#### [WHAT TO DO]
Your task is to set down the records below again, exactly.

#### [DATASET CONTENT]
#####

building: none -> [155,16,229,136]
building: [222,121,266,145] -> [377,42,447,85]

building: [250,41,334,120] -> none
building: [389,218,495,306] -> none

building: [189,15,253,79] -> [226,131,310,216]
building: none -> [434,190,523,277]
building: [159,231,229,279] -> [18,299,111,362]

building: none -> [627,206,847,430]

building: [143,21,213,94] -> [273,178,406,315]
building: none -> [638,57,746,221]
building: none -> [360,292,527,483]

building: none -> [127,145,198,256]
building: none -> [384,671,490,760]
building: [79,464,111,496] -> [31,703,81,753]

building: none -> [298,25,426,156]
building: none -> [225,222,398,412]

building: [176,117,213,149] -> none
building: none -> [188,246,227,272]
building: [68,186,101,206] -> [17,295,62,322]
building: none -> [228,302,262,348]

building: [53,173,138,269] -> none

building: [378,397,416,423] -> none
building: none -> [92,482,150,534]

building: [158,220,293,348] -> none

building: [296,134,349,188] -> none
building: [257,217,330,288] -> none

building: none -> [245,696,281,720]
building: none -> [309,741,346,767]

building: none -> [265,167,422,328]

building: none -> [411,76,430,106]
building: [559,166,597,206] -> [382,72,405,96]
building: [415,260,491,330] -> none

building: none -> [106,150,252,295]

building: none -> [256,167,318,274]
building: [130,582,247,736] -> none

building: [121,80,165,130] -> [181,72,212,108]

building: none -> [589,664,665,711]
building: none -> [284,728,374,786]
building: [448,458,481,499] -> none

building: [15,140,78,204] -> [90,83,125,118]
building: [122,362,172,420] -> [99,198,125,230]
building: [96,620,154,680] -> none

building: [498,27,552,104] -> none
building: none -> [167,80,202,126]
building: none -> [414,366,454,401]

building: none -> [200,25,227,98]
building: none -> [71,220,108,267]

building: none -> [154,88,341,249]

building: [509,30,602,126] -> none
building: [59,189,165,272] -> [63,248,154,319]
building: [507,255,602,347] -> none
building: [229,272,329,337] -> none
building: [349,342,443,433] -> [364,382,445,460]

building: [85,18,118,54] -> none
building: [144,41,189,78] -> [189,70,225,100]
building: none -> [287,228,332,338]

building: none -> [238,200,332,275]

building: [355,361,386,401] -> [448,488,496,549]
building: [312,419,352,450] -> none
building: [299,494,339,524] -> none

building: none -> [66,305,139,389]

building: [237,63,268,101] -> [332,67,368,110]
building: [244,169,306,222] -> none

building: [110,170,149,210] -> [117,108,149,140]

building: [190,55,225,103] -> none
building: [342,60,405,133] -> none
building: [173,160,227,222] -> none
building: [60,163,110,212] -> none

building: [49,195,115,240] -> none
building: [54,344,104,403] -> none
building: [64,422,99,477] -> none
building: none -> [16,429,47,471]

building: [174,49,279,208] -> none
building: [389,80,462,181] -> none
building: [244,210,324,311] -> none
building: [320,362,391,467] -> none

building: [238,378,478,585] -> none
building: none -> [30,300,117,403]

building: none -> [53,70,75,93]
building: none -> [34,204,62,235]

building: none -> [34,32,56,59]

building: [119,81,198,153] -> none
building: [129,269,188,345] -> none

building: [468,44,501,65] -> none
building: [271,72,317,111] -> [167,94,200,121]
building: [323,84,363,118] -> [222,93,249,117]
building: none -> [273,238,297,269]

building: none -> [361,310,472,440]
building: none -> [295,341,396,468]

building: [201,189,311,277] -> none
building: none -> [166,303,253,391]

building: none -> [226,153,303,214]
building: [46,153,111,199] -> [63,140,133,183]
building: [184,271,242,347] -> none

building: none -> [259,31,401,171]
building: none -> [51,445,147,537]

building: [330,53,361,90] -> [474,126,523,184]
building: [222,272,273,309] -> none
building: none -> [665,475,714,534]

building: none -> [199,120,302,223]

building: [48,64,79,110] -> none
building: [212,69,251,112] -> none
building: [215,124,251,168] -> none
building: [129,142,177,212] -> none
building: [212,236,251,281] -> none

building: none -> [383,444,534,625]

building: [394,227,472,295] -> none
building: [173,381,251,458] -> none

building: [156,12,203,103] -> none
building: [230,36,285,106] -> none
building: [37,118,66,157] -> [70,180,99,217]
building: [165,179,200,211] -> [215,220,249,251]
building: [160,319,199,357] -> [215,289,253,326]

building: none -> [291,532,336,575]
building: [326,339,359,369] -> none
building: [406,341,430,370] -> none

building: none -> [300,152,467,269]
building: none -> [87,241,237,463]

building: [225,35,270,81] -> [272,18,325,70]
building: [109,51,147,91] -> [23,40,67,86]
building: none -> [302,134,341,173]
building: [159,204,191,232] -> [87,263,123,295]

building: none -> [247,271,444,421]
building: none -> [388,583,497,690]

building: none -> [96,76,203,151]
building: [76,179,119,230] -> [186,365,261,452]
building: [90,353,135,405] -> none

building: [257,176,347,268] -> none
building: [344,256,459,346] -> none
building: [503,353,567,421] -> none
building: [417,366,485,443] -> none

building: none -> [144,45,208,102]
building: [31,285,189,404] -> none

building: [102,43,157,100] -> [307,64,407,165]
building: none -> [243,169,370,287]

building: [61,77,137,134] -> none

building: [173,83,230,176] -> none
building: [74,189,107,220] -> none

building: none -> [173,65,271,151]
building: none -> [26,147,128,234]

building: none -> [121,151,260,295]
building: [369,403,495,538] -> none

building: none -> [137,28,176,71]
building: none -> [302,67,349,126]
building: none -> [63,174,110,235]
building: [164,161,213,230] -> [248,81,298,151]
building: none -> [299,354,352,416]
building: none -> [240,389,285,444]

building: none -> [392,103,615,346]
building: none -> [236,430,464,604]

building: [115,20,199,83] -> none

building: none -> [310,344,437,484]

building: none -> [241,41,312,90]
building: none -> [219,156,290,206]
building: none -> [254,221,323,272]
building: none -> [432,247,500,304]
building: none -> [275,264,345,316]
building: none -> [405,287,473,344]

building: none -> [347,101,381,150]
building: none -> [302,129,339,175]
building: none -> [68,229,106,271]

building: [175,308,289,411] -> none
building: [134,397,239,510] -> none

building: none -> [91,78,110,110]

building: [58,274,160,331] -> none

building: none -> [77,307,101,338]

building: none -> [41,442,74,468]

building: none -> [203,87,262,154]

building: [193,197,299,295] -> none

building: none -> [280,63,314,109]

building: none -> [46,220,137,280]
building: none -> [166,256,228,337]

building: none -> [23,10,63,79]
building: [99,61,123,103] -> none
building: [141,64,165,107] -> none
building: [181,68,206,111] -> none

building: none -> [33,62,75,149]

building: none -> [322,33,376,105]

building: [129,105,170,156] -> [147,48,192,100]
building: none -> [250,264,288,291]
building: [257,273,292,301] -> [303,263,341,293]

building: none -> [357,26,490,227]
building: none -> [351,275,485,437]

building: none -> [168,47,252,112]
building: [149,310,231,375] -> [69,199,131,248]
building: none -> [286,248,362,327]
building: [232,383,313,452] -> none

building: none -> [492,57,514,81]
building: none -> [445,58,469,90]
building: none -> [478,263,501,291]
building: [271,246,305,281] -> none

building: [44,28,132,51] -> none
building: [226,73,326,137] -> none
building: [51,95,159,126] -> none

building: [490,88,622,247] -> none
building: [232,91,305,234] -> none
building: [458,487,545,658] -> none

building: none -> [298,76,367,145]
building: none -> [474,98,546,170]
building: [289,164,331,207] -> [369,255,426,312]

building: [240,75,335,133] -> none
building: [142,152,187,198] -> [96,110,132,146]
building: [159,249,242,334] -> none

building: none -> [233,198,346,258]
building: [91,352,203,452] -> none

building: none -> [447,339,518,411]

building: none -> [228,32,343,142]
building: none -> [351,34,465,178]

#####

#### [PROBLEM SOLUTION]
building: none -> [155,16,229,136]
building: [222,121,266,145] -> [377,42,447,85]

building: [250,41,334,120] -> none
building: [389,218,495,306] -> none

building: [189,15,253,79] -> [226,131,310,216]
building: none -> [434,190,523,277]
building: [159,231,229,279] -> [18,299,111,362]

building: none -> [627,206,847,430]

building: [143,21,213,94] -> [273,178,406,315]
building: none -> [638,57,746,221]
building: none -> [360,292,527,483]

building: none -> [127,145,198,256]
building: none -> [384,671,490,760]
building: [79,464,111,496] -> [31,703,81,753]

building: none -> [298,25,426,156]
building: none -> [225,222,398,412]

building: [176,117,213,149] -> none
building: none -> [188,246,227,272]
building: [68,186,101,206] -> [17,295,62,322]
building: none -> [228,302,262,348]

building: [53,173,138,269] -> none

building: [378,397,416,423] -> none
building: none -> [92,482,150,534]

building: [158,220,293,348] -> none

building: [296,134,349,188] -> none
building: [257,217,330,288] -> none

building: none -> [245,696,281,720]
building: none -> [309,741,346,767]

building: none -> [265,167,422,328]

building: none -> [411,76,430,106]
building: [559,166,597,206] -> [382,72,405,96]
building: [415,260,491,330] -> none

building: none -> [106,150,252,295]

building: none -> [256,167,318,274]
building: [130,582,247,736] -> none

building: [121,80,165,130] -> [181,72,212,108]

building: none -> [589,664,665,711]
building: none -> [284,728,374,786]
building: [448,458,481,499] -> none

building: [15,140,78,204] -> [90,83,125,118]
building: [122,362,172,420] -> [99,198,125,230]
building: [96,620,154,680] -> none

building: [498,27,552,104] -> none
building: none -> [167,80,202,126]
building: none -> [414,366,454,401]

building: none -> [200,25,227,98]
building: none -> [71,220,108,267]

building: none -> [154,88,341,249]

building: [509,30,602,126] -> none
building: [59,189,165,272] -> [63,248,154,319]
building: [507,255,602,347] -> none
building: [229,272,329,337] -> none
building: [349,342,443,433] -> [364,382,445,460]

building: [85,18,118,54] -> none
building: [144,41,189,78] -> [189,70,225,100]
building: none -> [287,228,332,338]

building: none -> [238,200,332,275]

building: [355,361,386,401] -> [448,488,496,549]
building: [312,419,352,450] -> none
building: [299,494,339,524] -> none

building: none -> [66,305,139,389]

building: [237,63,268,101] -> [332,67,368,110]
building: [244,169,306,222] -> none

building: [110,170,149,210] -> [117,108,149,140]

building: [190,55,225,103] -> none
building: [342,60,405,133] -> none
building: [173,160,227,222] -> none
building: [60,163,110,212] -> none

building: [49,195,115,240] -> none
building: [54,344,104,403] -> none
building: [64,422,99,477] -> none
building: none -> [16,429,47,471]

building: [174,49,279,208] -> none
building: [389,80,462,181] -> none
building: [244,210,324,311] -> none
building: [320,362,391,467] -> none

building: [238,378,478,585] -> none
building: none -> [30,300,117,403]

building: none -> [53,70,75,93]
building: none -> [34,204,62,235]

building: none -> [34,32,56,59]

building: [119,81,198,153] -> none
building: [129,269,188,345] -> none

building: [468,44,501,65] -> none
building: [271,72,317,111] -> [167,94,200,121]
building: [323,84,363,118] -> [222,93,249,117]
building: none -> [273,238,297,269]

building: none -> [361,310,472,440]
building: none -> [295,341,396,468]

building: [201,189,311,277] -> none
building: none -> [166,303,253,391]

building: none -> [226,153,303,214]
building: [46,153,111,199] -> [63,140,133,183]
building: [184,271,242,347] -> none

building: none -> [259,31,401,171]
building: none -> [51,445,147,537]

building: [330,53,361,90] -> [474,126,523,184]
building: [222,272,273,309] -> none
building: none -> [665,475,714,534]

building: none -> [199,120,302,223]

building: [48,64,79,110] -> none
building: [212,69,251,112] -> none
building: [215,124,251,168] -> none
building: [129,142,177,212] -> none
building: [212,236,251,281] -> none

building: none -> [383,444,534,625]

building: [394,227,472,295] -> none
building: [173,381,251,458] -> none

building: [156,12,203,103] -> none
building: [230,36,285,106] -> none
building: [37,118,66,157] -> [70,180,99,217]
building: [165,179,200,211] -> [215,220,249,251]
building: [160,319,199,357] -> [215,289,253,326]

building: none -> [291,532,336,575]
building: [326,339,359,369] -> none
building: [406,341,430,370] -> none

building: none -> [300,152,467,269]
building: none -> [87,241,237,463]

building: [225,35,270,81] -> [272,18,325,70]
building: [109,51,147,91] -> [23,40,67,86]
building: none -> [302,134,341,173]
building: [159,204,191,232] -> [87,263,123,295]

building: none -> [247,271,444,421]
building: none -> [388,583,497,690]

building: none -> [96,76,203,151]
building: [76,179,119,230] -> [186,365,261,452]
building: [90,353,135,405] -> none

building: [257,176,347,268] -> none
building: [344,256,459,346] -> none
building: [503,353,567,421] -> none
building: [417,366,485,443] -> none

building: none -> [144,45,208,102]
building: [31,285,189,404] -> none

building: [102,43,157,100] -> [307,64,407,165]
building: none -> [243,169,370,287]

building: [61,77,137,134] -> none

building: [173,83,230,176] -> none
building: [74,189,107,220] -> none

building: none -> [173,65,271,151]
building: none -> [26,147,128,234]

building: none -> [121,151,260,295]
building: [369,403,495,538] -> none

building: none -> [137,28,176,71]
building: none -> [302,67,349,126]
building: none -> [63,174,110,235]
building: [164,161,213,230] -> [248,81,298,151]
building: none -> [299,354,352,416]
building: none -> [240,389,285,444]

building: none -> [392,103,615,346]
building: none -> [236,430,464,604]

building: [115,20,199,83] -> none

building: none -> [310,344,437,484]

building: none -> [241,41,312,90]
building: none -> [219,156,290,206]
building: none -> [254,221,323,272]
building: none -> [432,247,500,304]
building: none -> [275,264,345,316]
building: none -> [405,287,473,344]

building: none -> [347,101,381,150]
building: none -> [302,129,339,175]
building: none -> [68,229,106,271]

building: [175,308,289,411] -> none
building: [134,397,239,510] -> none

building: none -> [91,78,110,110]

building: [58,274,160,331] -> none

building: none -> [77,307,101,338]

building: none -> [41,442,74,468]

building: none -> [203,87,262,154]

building: [193,197,299,295] -> none

building: none -> [280,63,314,109]

building: none -> [46,220,137,280]
building: none -> [166,256,228,337]

building: none -> [23,10,63,79]
building: [99,61,123,103] -> none
building: [141,64,165,107] -> none
building: [181,68,206,111] -> none

building: none -> [33,62,75,149]

building: none -> [322,33,376,105]

building: [129,105,170,156] -> [147,48,192,100]
building: none -> [250,264,288,291]
building: [257,273,292,301] -> [303,263,341,293]

building: none -> [357,26,490,227]
building: none -> [351,275,485,437]

building: none -> [168,47,252,112]
building: [149,310,231,375] -> [69,199,131,248]
building: none -> [286,248,362,327]
building: [232,383,313,452] -> none

building: none -> [492,57,514,81]
building: none -> [445,58,469,90]
building: none -> [478,263,501,291]
building: [271,246,305,281] -> none

building: [44,28,132,51] -> none
building: [226,73,326,137] -> none
building: [51,95,159,126] -> none

building: [490,88,622,247] -> none
building: [232,91,305,234] -> none
building: [458,487,545,658] -> none

building: none -> [298,76,367,145]
building: none -> [474,98,546,170]
building: [289,164,331,207] -> [369,255,426,312]

building: [240,75,335,133] -> none
building: [142,152,187,198] -> [96,110,132,146]
building: [159,249,242,334] -> none

building: none -> [233,198,346,258]
building: [91,352,203,452] -> none

building: none -> [447,339,518,411]

building: none -> [228,32,343,142]
building: none -> [351,34,465,178]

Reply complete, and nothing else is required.